TASK DIRECTIONS:
Taking the data below, please print only the lines from the line holding "none -> grey plate D5 level 1" to the line holding "none -> grey brick E7 level 3", inclusive, with pictures omitted.

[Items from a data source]
◆ ◆ ◆ ◆

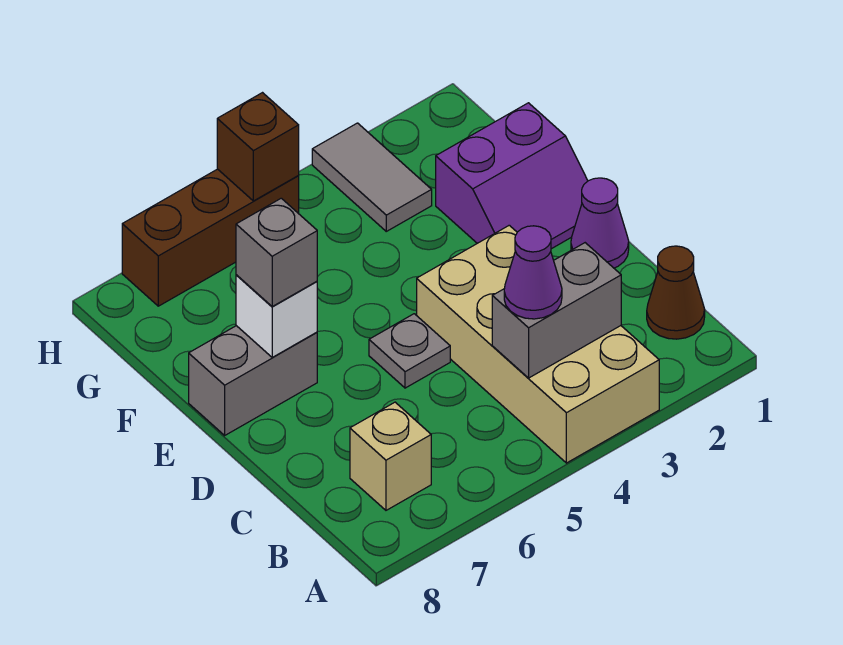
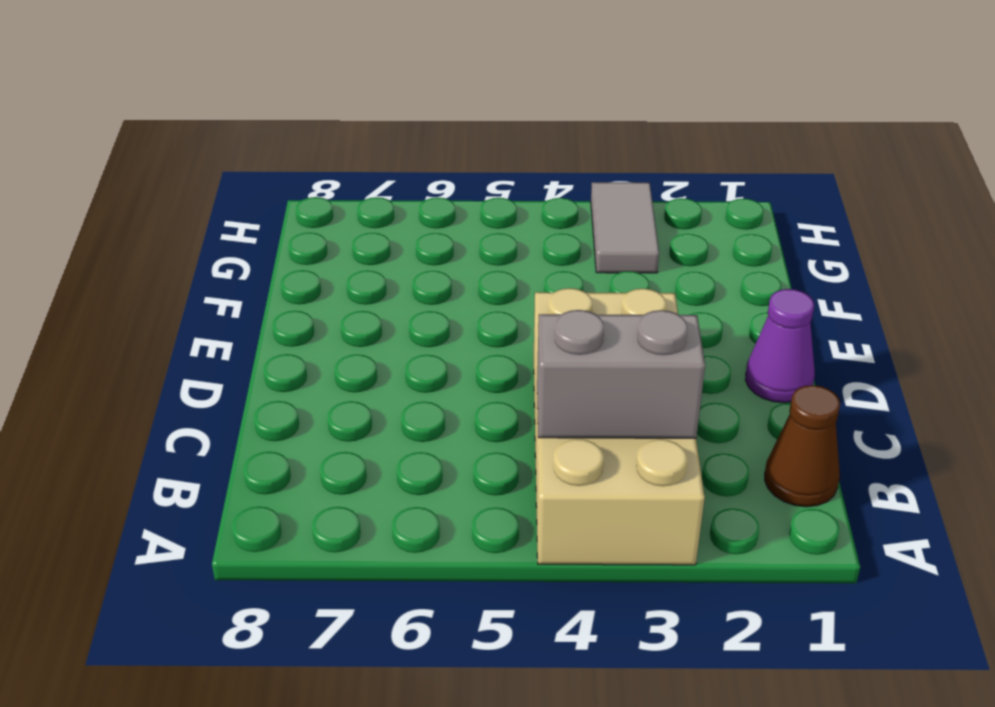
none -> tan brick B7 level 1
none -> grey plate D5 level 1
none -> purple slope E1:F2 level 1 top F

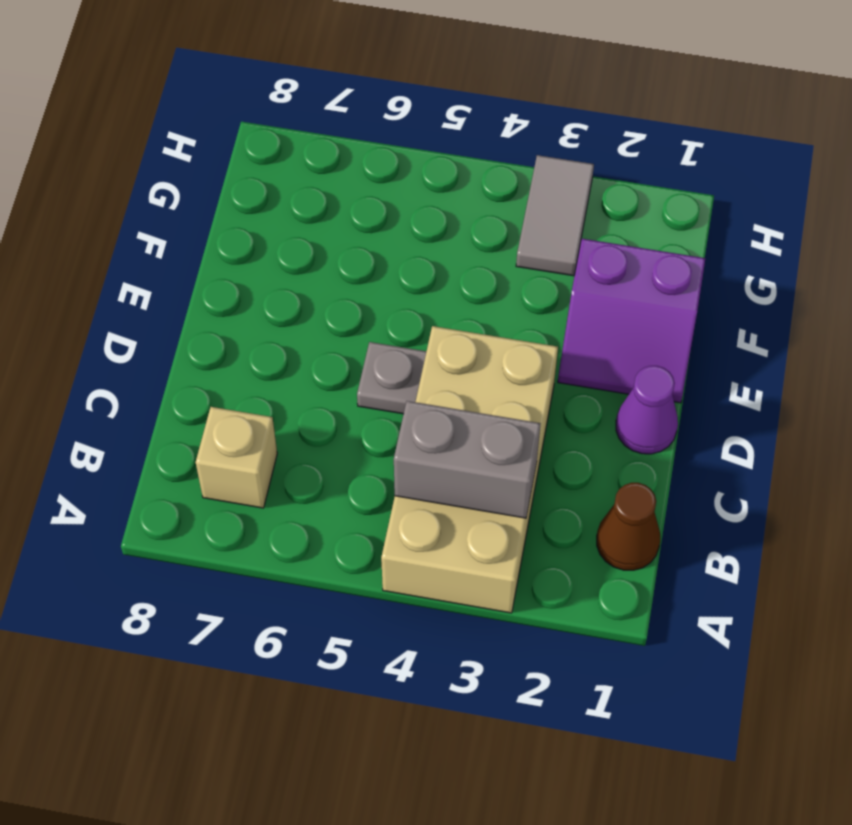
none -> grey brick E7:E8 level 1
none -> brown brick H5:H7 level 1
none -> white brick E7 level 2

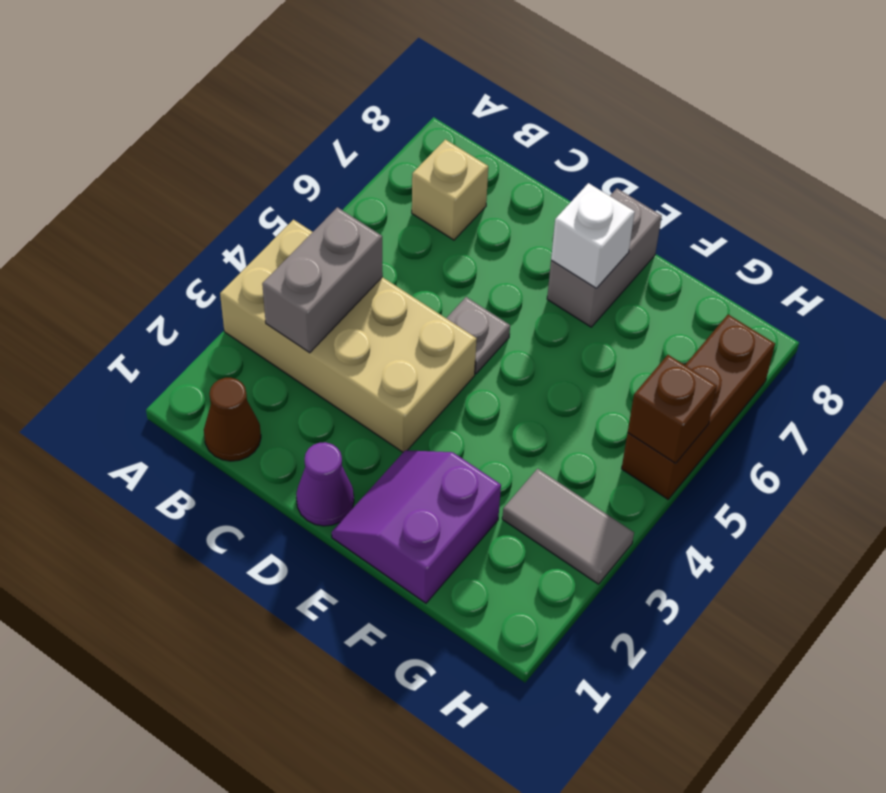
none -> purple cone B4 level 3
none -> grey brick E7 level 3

◆ ◆ ◆ ◆

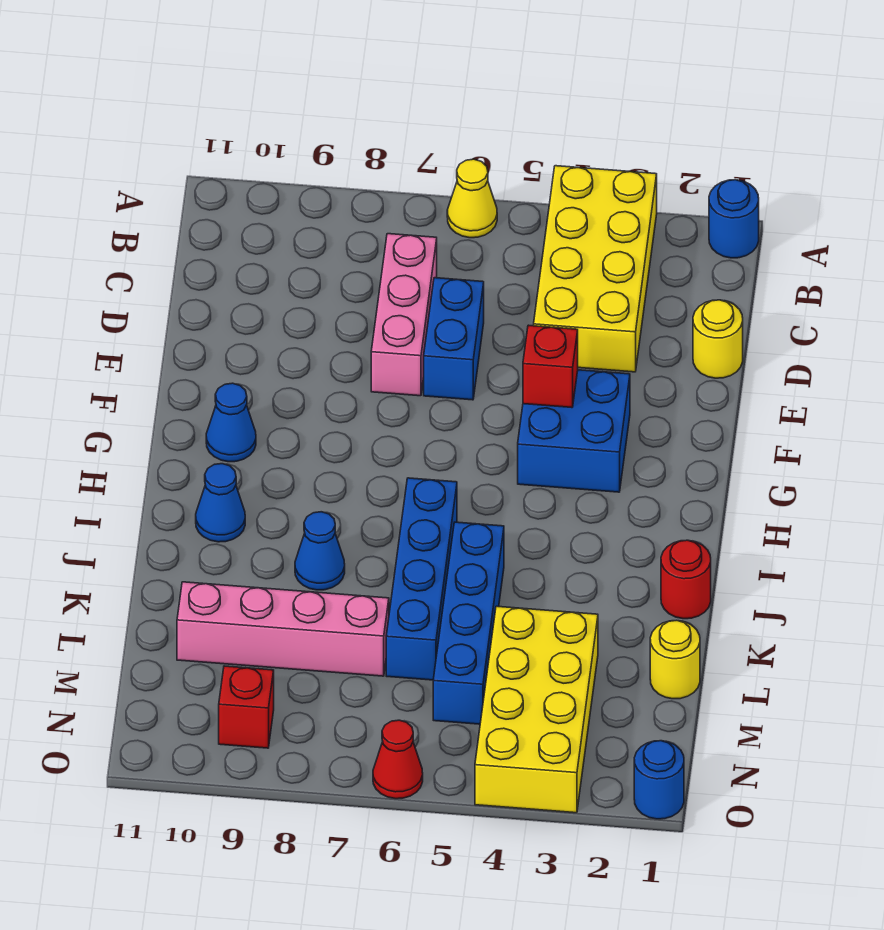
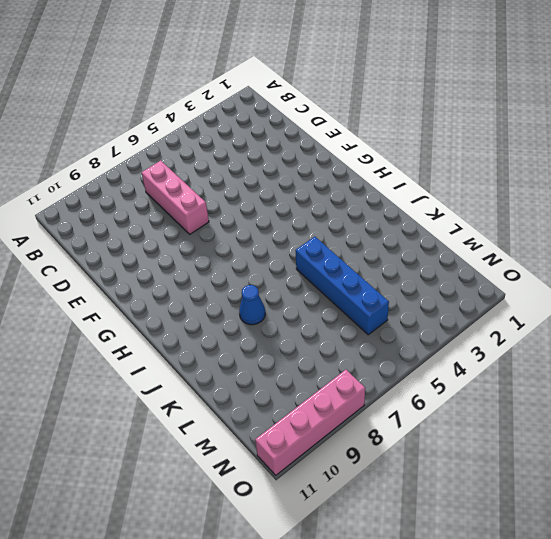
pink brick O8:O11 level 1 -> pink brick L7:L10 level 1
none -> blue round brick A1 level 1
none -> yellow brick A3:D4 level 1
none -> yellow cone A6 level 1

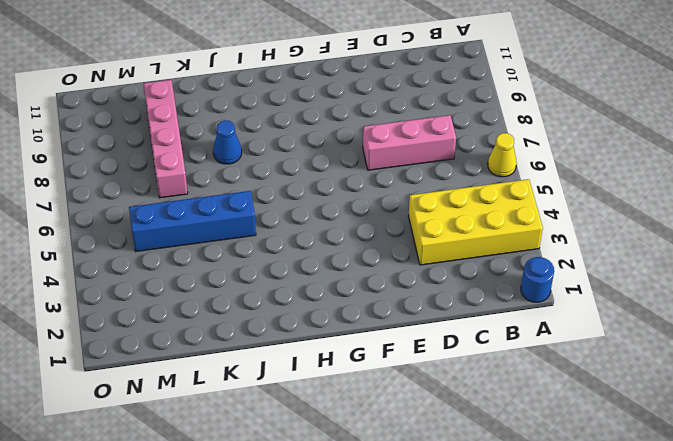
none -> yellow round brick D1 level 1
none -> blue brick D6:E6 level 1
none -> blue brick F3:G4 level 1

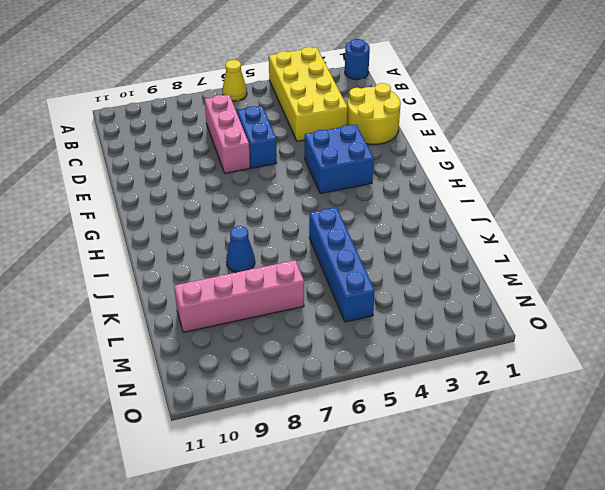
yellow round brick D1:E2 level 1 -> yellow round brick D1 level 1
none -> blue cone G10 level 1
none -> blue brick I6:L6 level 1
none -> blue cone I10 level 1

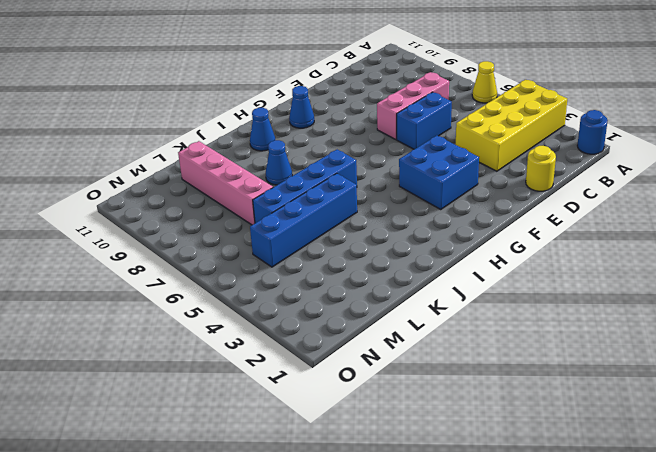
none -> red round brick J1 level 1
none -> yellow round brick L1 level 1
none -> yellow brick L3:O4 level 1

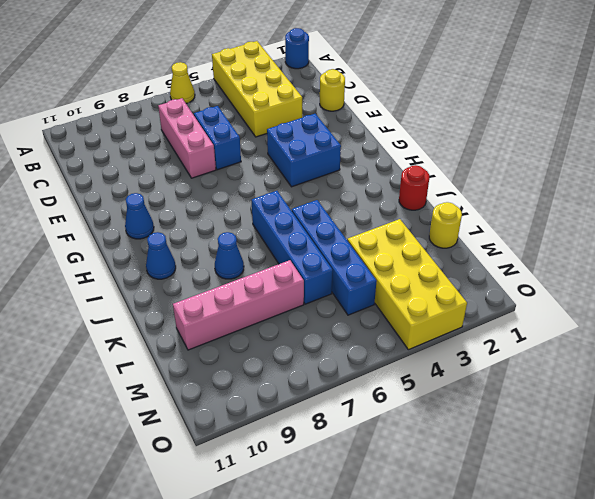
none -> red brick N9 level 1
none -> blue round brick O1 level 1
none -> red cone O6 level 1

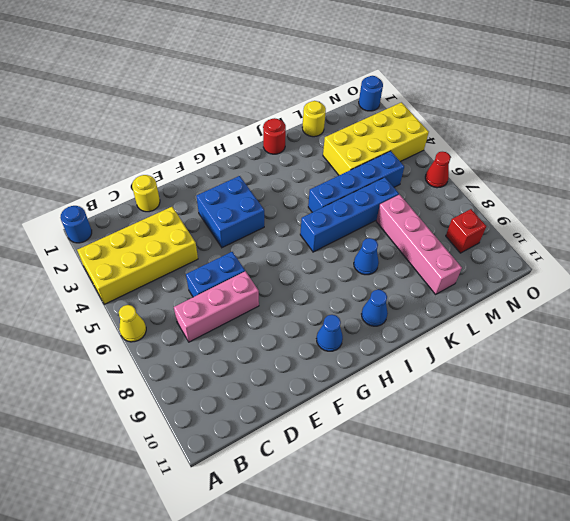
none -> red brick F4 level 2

◆ ◆ ◆ ◆

ANSWER TO THE PROBLEM:
none -> grey plate D5 level 1
none -> purple slope E1:F2 level 1 top F

none -> grey brick E7:E8 level 1
none -> brown brick H5:H7 level 1
none -> white brick E7 level 2

none -> purple cone B4 level 3
none -> grey brick E7 level 3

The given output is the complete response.